Using the listing below, retype exactly the lines starting at the one with "firilul (green) (no." and ending at the one with "The kenurate (white)", and include both.

▶ **MATERIAL FOR THIS TASK**:
━━━━━━━━━━━━━━━━

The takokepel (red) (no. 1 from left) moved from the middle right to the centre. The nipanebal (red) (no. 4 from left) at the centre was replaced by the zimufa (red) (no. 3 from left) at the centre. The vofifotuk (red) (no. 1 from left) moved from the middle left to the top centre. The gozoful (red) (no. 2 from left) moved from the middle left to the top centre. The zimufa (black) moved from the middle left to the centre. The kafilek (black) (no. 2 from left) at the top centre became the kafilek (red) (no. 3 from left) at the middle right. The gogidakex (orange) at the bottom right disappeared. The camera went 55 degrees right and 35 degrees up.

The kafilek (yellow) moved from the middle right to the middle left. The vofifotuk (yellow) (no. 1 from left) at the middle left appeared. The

━━━━━━━━━━━━━━━━

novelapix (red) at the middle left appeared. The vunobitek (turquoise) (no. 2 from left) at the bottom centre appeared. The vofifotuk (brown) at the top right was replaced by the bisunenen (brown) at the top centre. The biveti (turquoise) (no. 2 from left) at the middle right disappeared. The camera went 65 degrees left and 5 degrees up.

━━━━━━━━━━━━━━━━

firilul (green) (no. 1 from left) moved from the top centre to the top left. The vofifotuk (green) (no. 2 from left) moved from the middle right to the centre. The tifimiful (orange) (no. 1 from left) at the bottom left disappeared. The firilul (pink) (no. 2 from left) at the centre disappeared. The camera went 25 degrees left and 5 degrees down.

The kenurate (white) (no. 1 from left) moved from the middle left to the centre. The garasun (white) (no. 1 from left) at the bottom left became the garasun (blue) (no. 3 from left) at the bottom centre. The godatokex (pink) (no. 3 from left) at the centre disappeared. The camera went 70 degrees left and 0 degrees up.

━━━━━━━━━━━━━━━━

▶ **RESPONSE TO THIS EXERCISE**:
firilul (green) (no. 1 from left) moved from the top centre to the top left. The vofifotuk (green) (no. 2 from left) moved from the middle right to the centre. The tifimiful (orange) (no. 1 from left) at the bottom left disappeared. The firilul (pink) (no. 2 from left) at the centre disappeared. The camera went 25 degrees left and 5 degrees down.

The kenurate (white) (no. 1 from left) moved from the middle left to the centre. The garasun (white) (no. 1 from left) at the bottom left became the garasun (blue) (no. 3 from left) at the bottom centre. The godatokex (pink) (no. 3 from left) at the centre disappeared. The camera went 70 degrees left and 0 degrees up.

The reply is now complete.